(Difference listings)
....
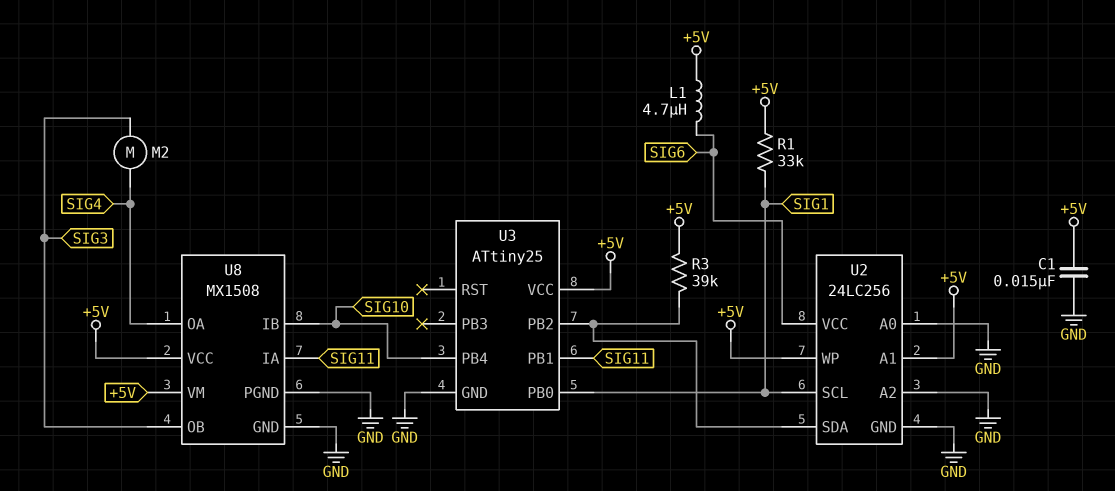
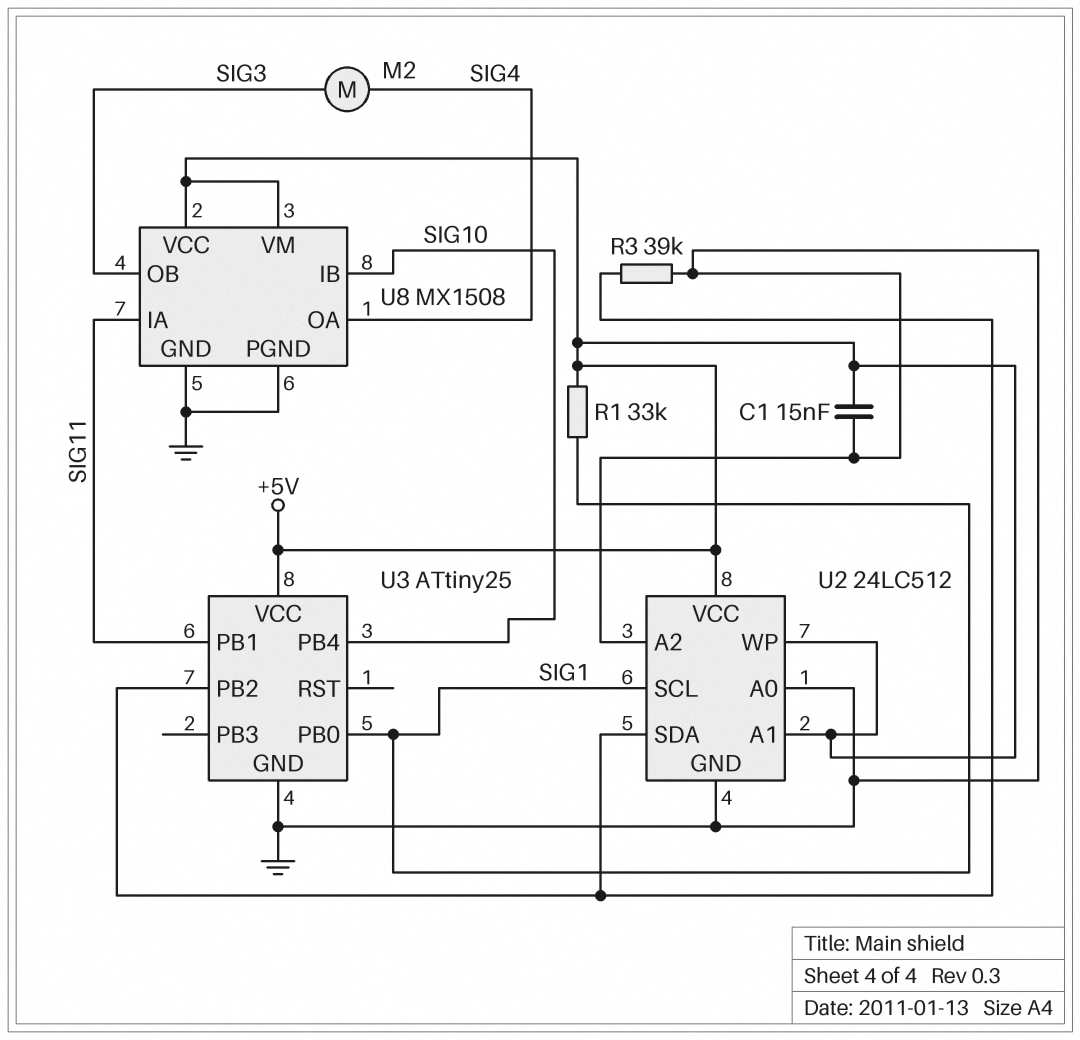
L1: 4.7uH (+5V, SIG6) -> none
R3: 39k (+5V, U2/SDA) -> 39k (GND, U2/SDA)
U2: 24LC256 -> 24LC512
U2 pin VCC: SIG6 -> +5V

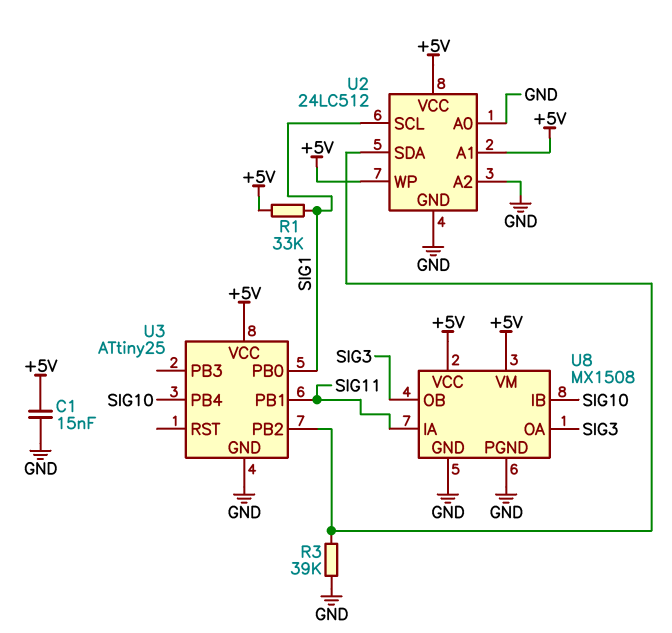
M2: motor (SIG3, SIG4) -> none
U8 pin OA: SIG4 -> SIG3

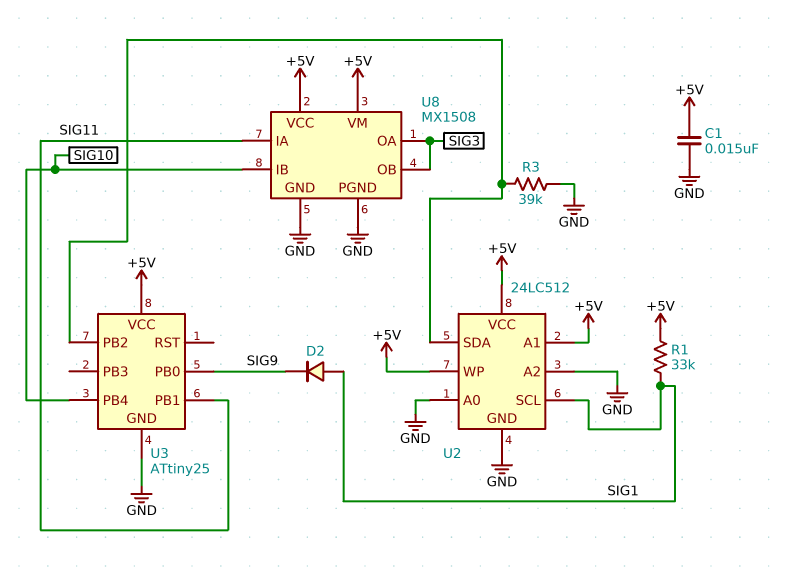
D2: none -> diode (A SIG1, K SIG9)
U3 pin PB0: SIG1 -> SIG9

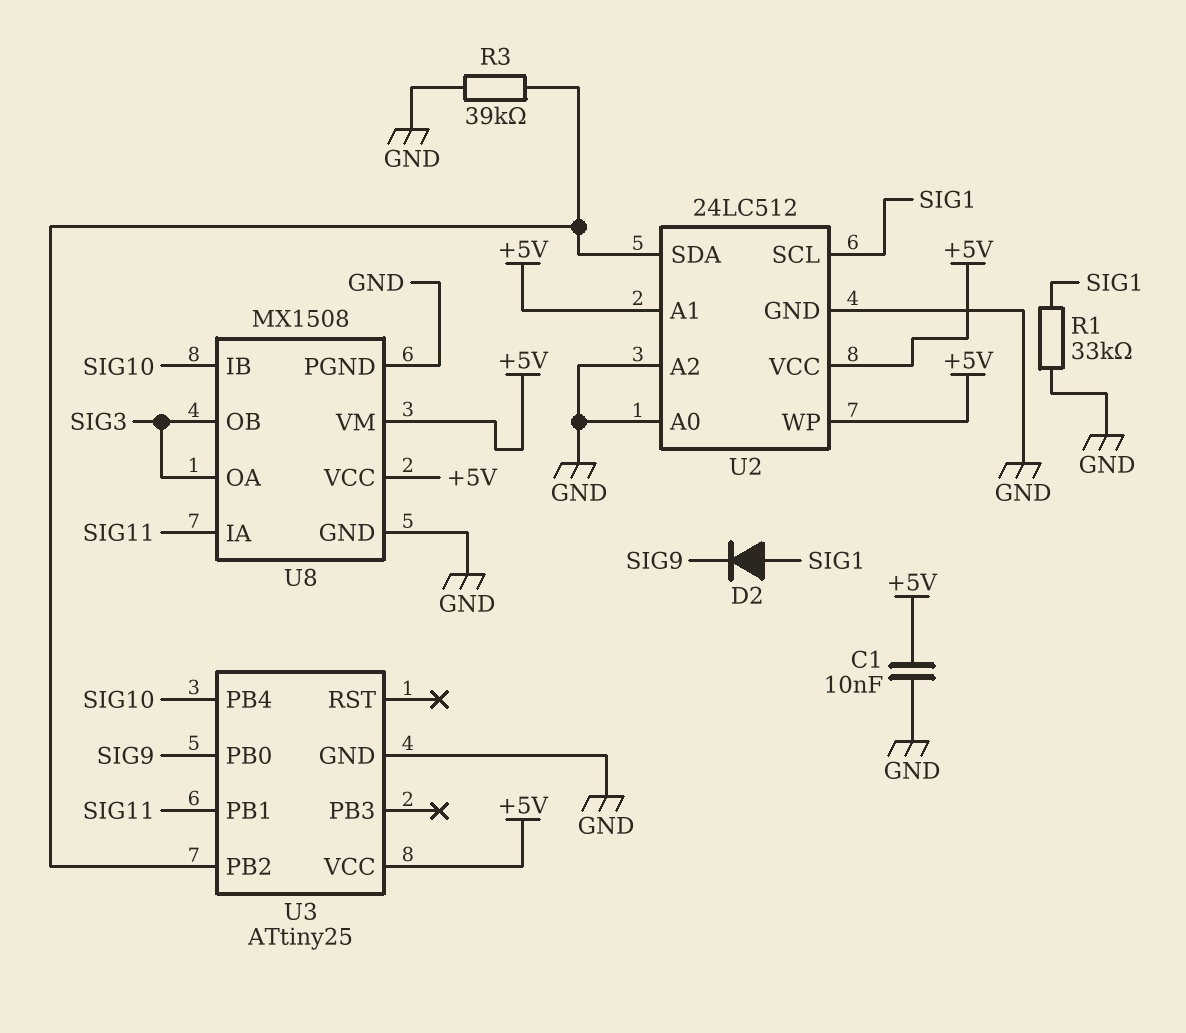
C1: 15nF (+5V, GND) -> 10nF (+5V, GND)
R1: 33k (+5V, SIG1) -> 33k (GND, SIG1)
....
(TASK DIRECTIONS): Print every record above exactly as written, leaving out the pictures.

(TASK SOLUTION):
L1: 4.7uH (+5V, SIG6) -> none
R3: 39k (+5V, U2/SDA) -> 39k (GND, U2/SDA)
U2: 24LC256 -> 24LC512
U2 pin VCC: SIG6 -> +5V

M2: motor (SIG3, SIG4) -> none
U8 pin OA: SIG4 -> SIG3

D2: none -> diode (A SIG1, K SIG9)
U3 pin PB0: SIG1 -> SIG9

C1: 15nF (+5V, GND) -> 10nF (+5V, GND)
R1: 33k (+5V, SIG1) -> 33k (GND, SIG1)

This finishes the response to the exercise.